_DATA PROVIDED_
◇ ◇ ◇ ◇ ◇ ◇ ◇
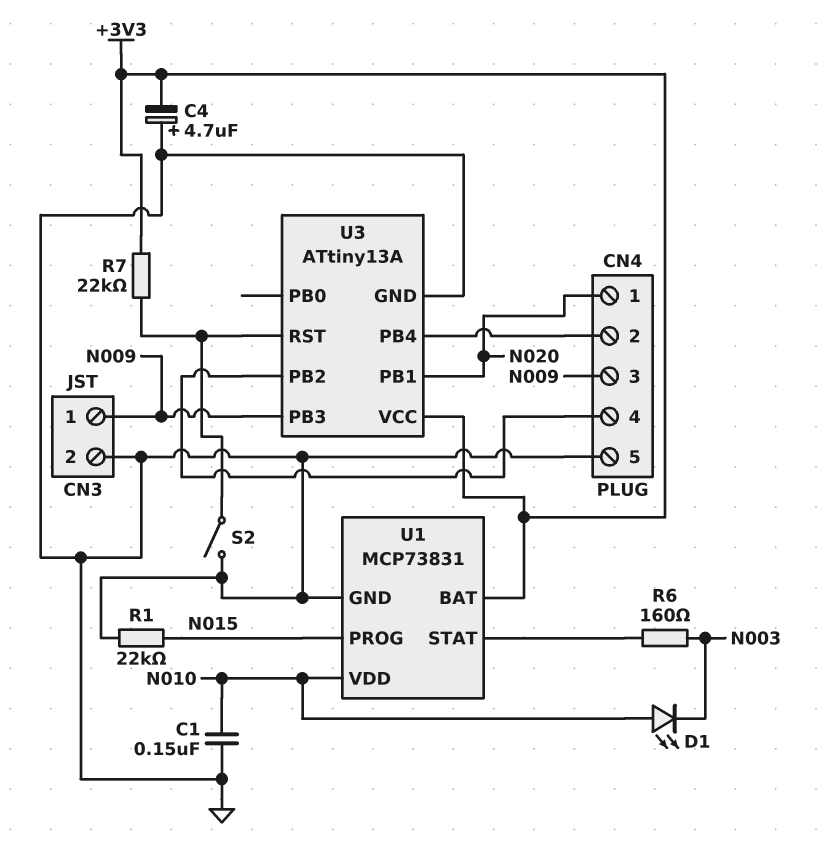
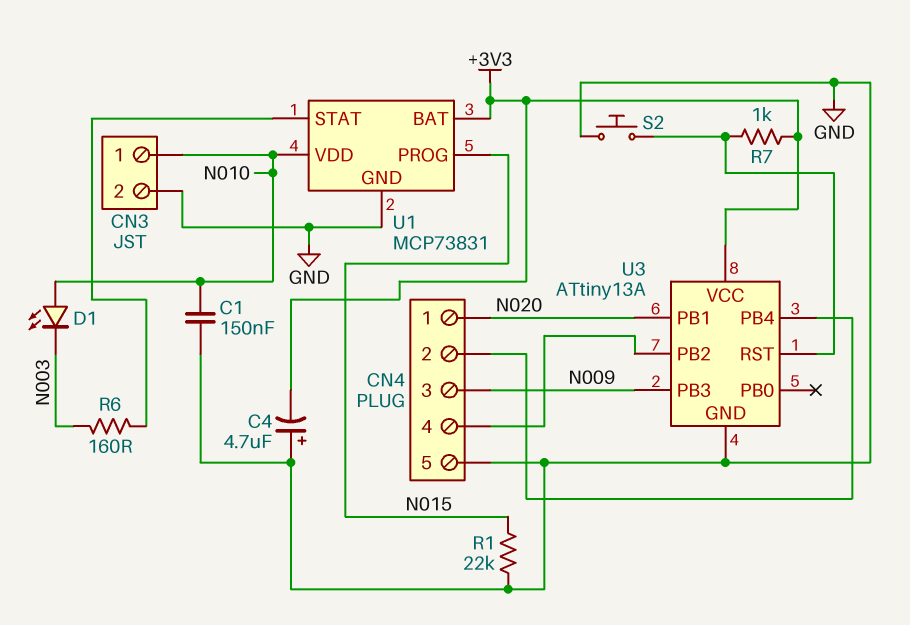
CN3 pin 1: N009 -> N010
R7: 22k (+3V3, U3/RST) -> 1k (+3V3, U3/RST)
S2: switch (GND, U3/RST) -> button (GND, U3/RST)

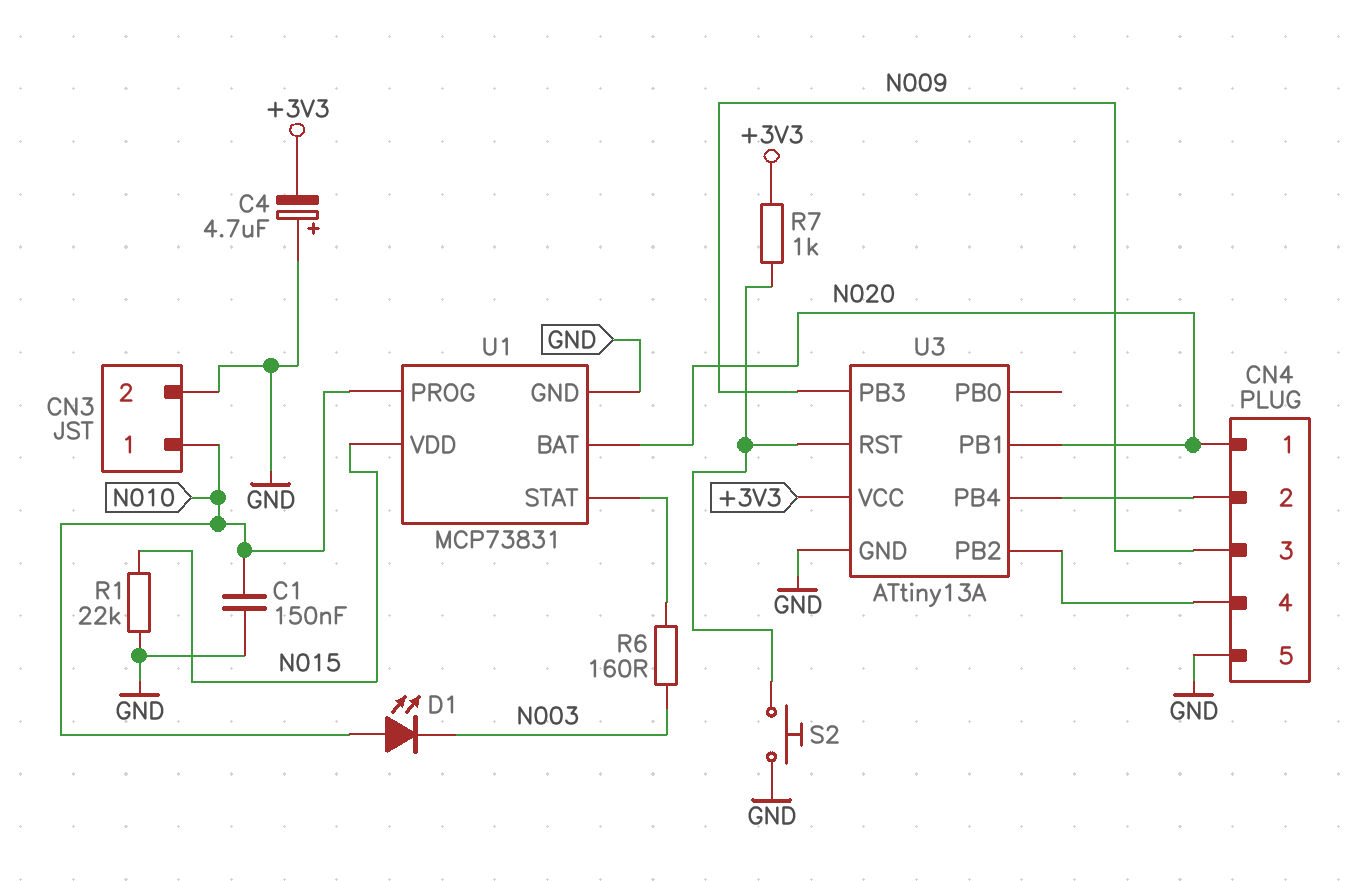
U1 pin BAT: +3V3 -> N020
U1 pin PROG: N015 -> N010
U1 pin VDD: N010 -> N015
◇ ◇ ◇ ◇ ◇ ◇ ◇
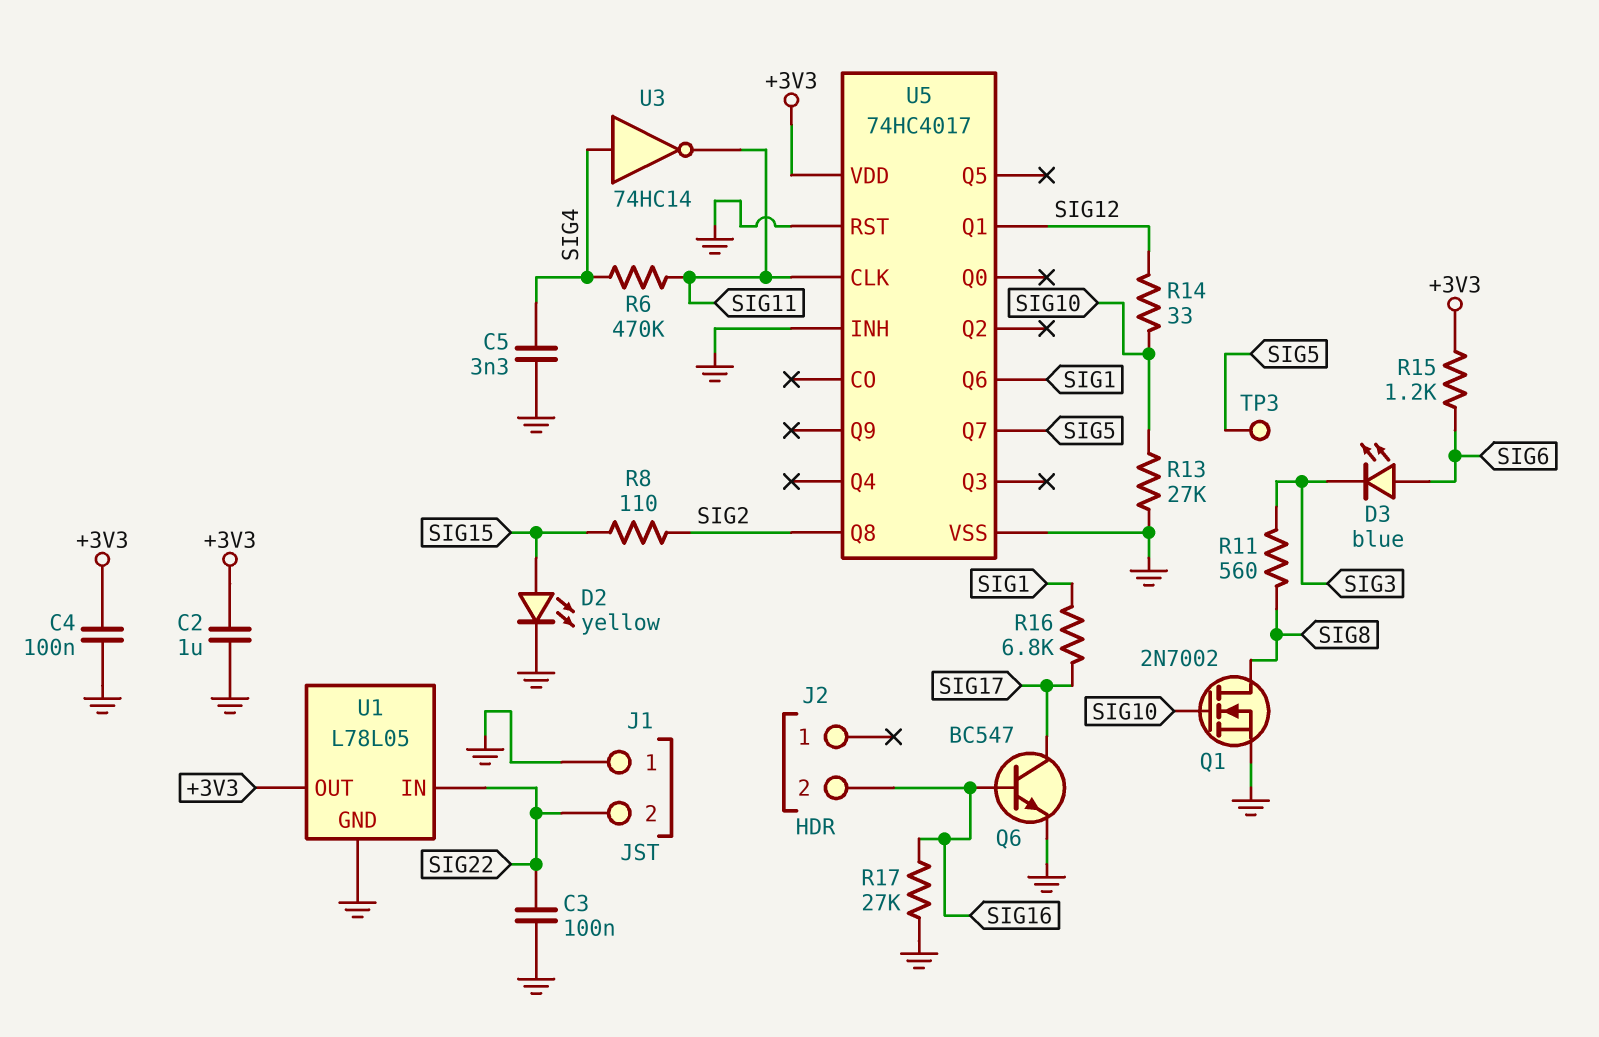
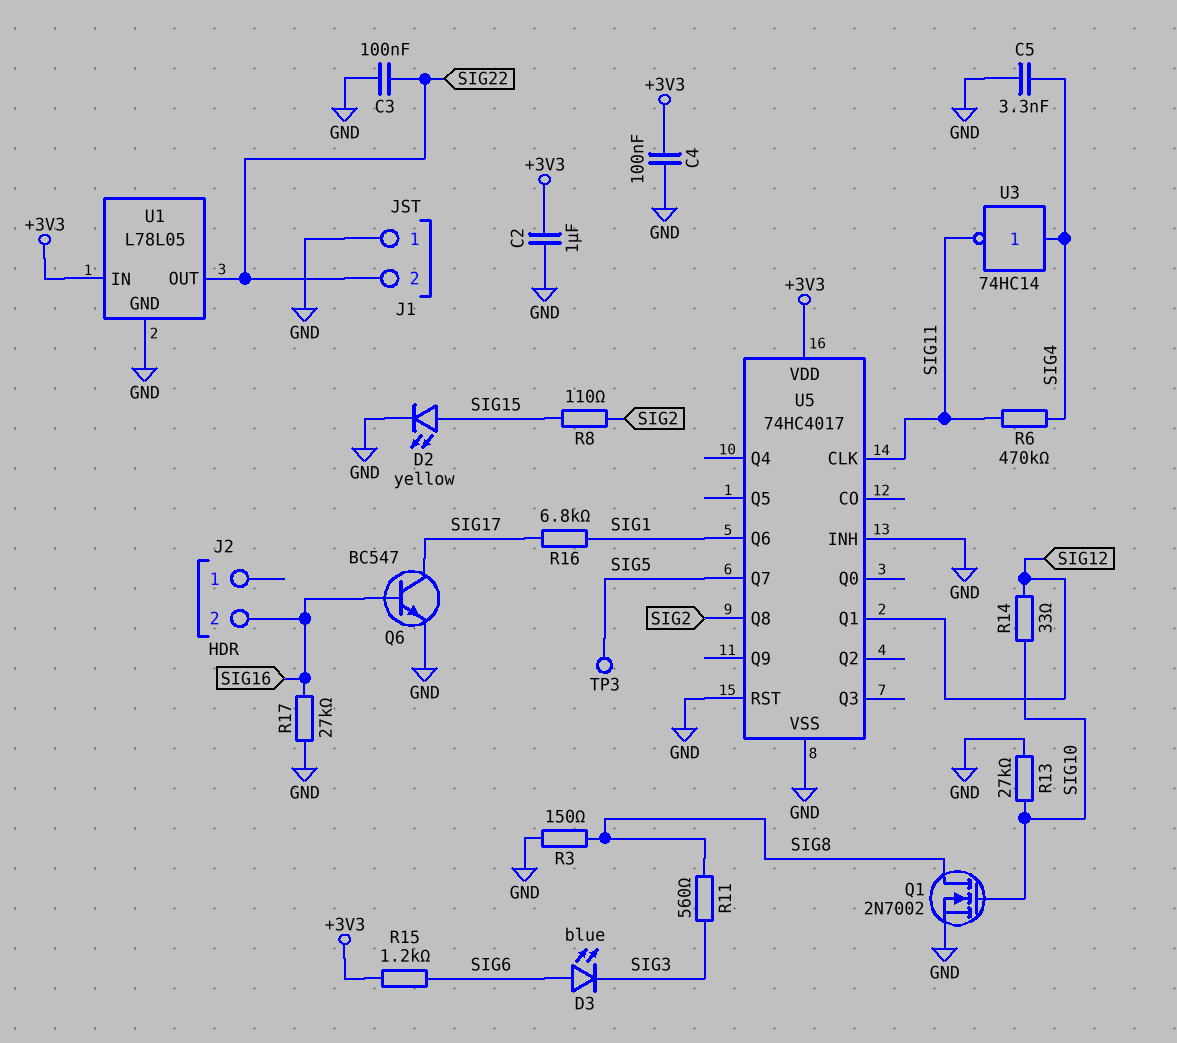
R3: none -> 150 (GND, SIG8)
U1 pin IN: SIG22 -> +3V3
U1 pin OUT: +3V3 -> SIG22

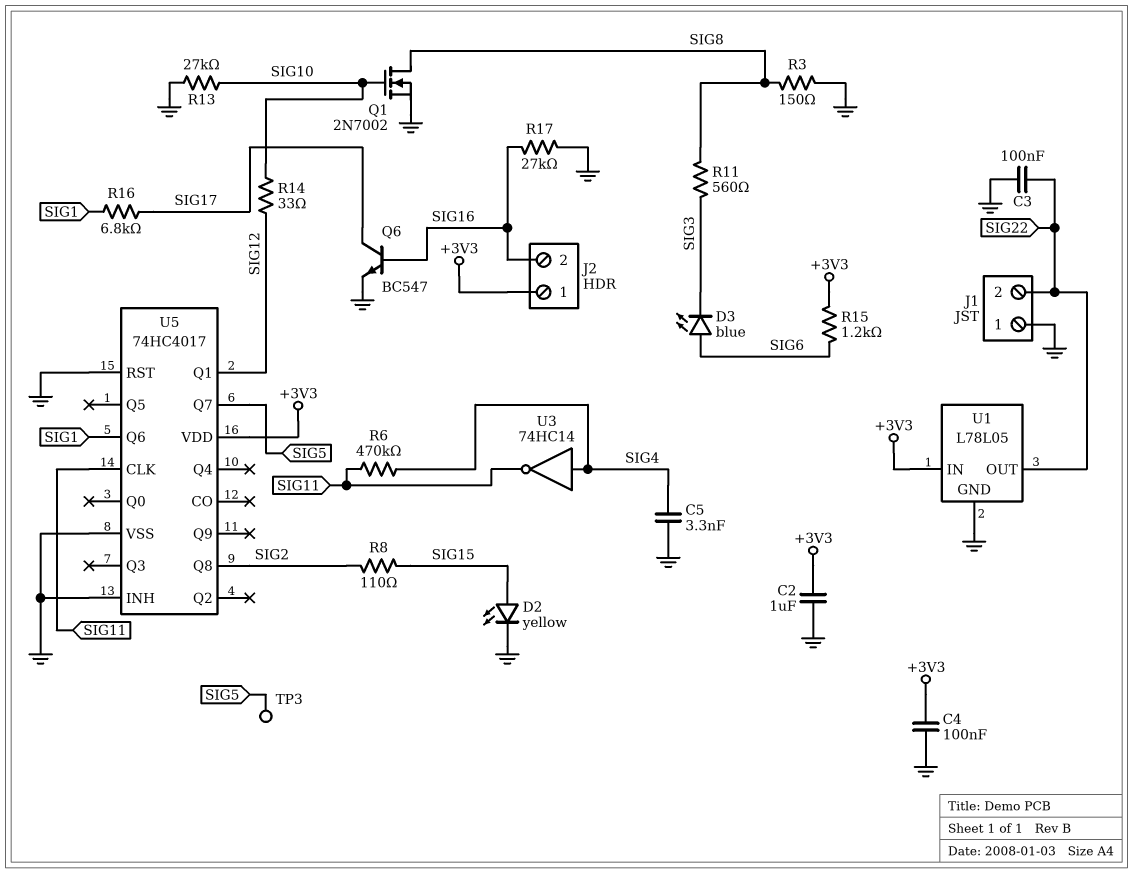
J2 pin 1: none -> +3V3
◇ ◇ ◇ ◇ ◇ ◇ ◇
_WHAT IS EXPECTED_
The result should be an exact copy of only the lines above from the one that holds "CN3 pin 1: N009 -> N010" through the one that holds "U1 pin VDD: N010 -> N015", both ends included, without pictures.

_ANSWER AREA_
CN3 pin 1: N009 -> N010
R7: 22k (+3V3, U3/RST) -> 1k (+3V3, U3/RST)
S2: switch (GND, U3/RST) -> button (GND, U3/RST)

U1 pin BAT: +3V3 -> N020
U1 pin PROG: N015 -> N010
U1 pin VDD: N010 -> N015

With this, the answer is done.